*TASK*
Which lines of the material contain the word "black"? Filter them out and copy each one.

[Data records]
○ ○ ○ ○ ○ ○ ○

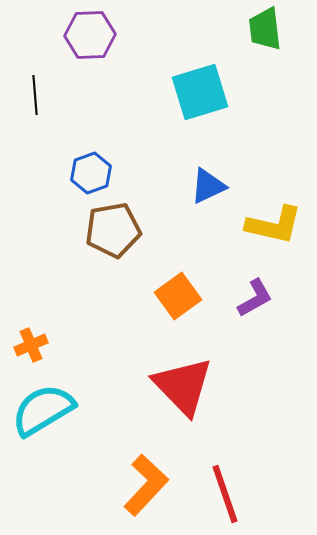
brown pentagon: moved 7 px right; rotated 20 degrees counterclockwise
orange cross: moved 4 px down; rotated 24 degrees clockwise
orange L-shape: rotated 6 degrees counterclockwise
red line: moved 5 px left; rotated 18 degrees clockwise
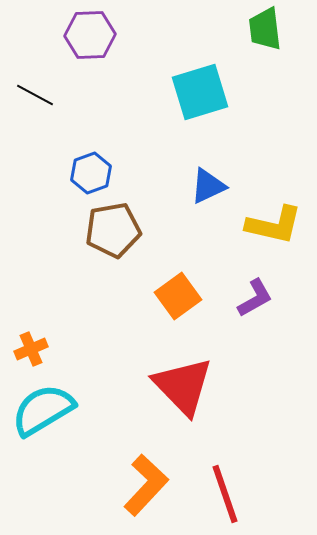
black line: rotated 57 degrees counterclockwise
orange cross: moved 4 px down
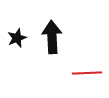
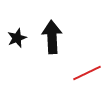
red line: rotated 24 degrees counterclockwise
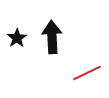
black star: rotated 12 degrees counterclockwise
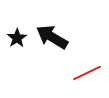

○ ○ ○ ○ ○ ○ ○

*COMPLETE ANSWER*
black line: rotated 57 degrees counterclockwise
black star: rotated 12 degrees counterclockwise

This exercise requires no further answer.